▸ **RECORDED INFORMATION**
>>>

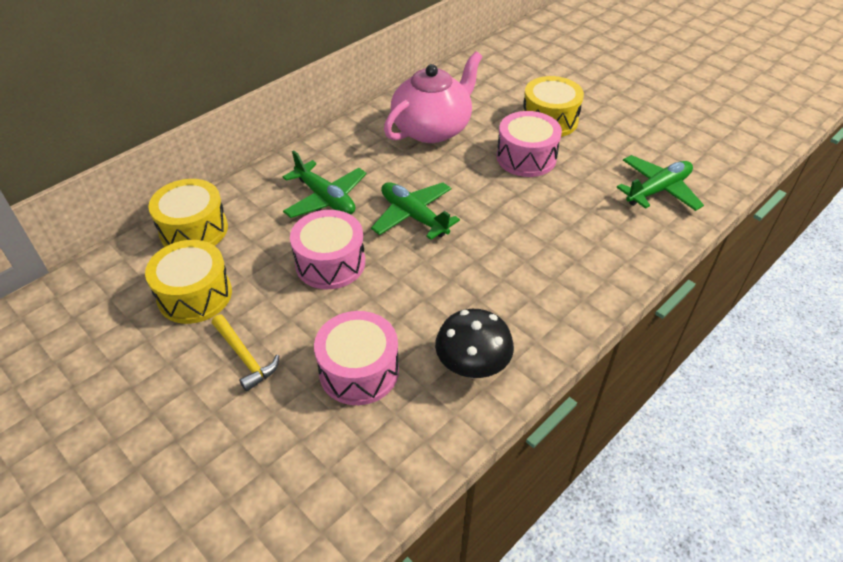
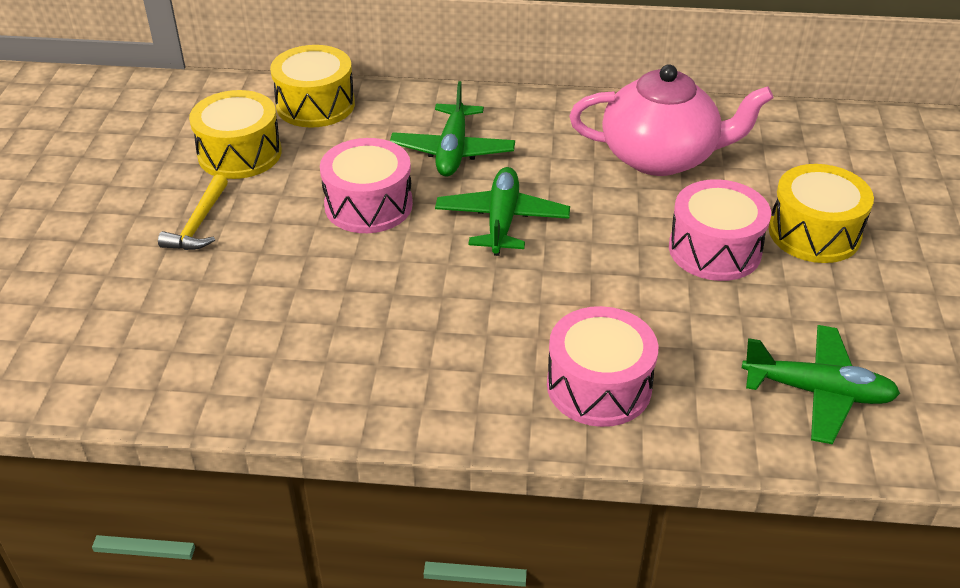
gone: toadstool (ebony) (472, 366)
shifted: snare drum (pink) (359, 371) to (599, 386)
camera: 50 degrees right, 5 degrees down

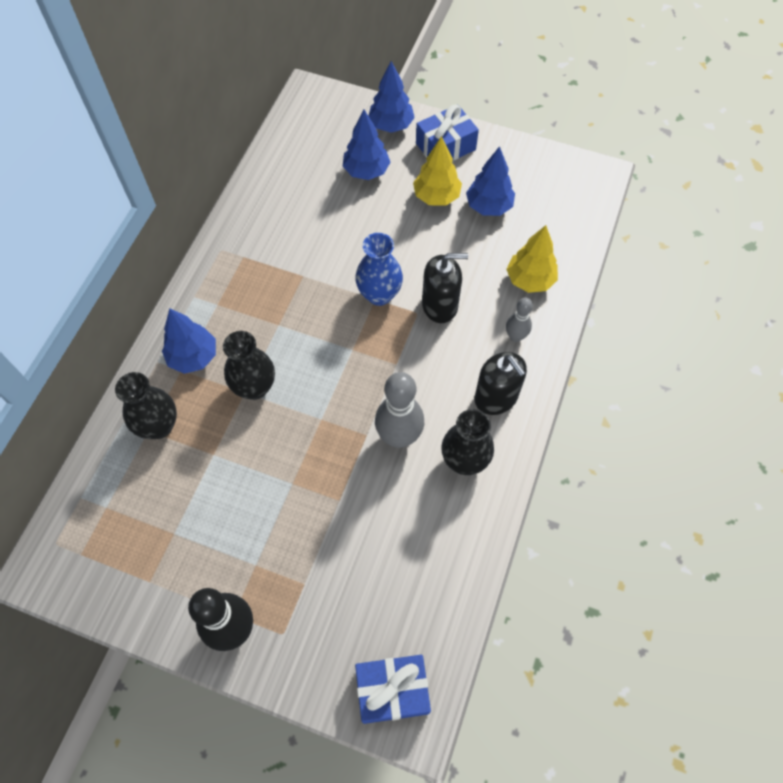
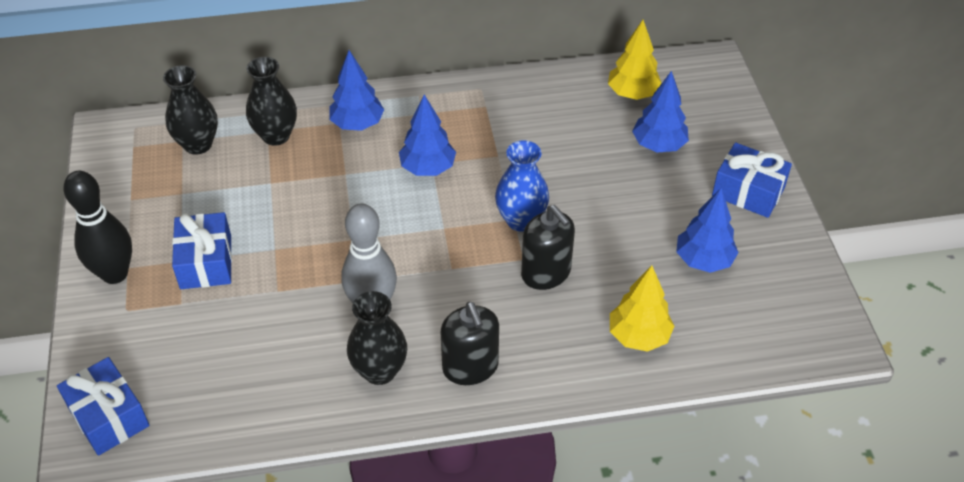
gone: tenpin (ash-grey) (515, 336)
new: gift (cobalt) (206, 262)
shifted: vase (ebony) (254, 387) to (198, 144); tree (cobalt) (391, 125) to (428, 168); tree (yellow) (436, 196) to (632, 93)
rotated: soap dispenser (ebony) (496, 397) = (470, 367) 45 degrees counterclockwise
camera: 60 degrees right, 15 degrees down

<<<

▸ **THE TASK**
Find and copy every line in the entries above where the string "shifted" occurs.

▸ **RESULT OF THE EXERCISE**
shifted: snare drum (pink) (359, 371) to (599, 386)
shifted: vase (ebony) (254, 387) to (198, 144); tree (cobalt) (391, 125) to (428, 168); tree (yellow) (436, 196) to (632, 93)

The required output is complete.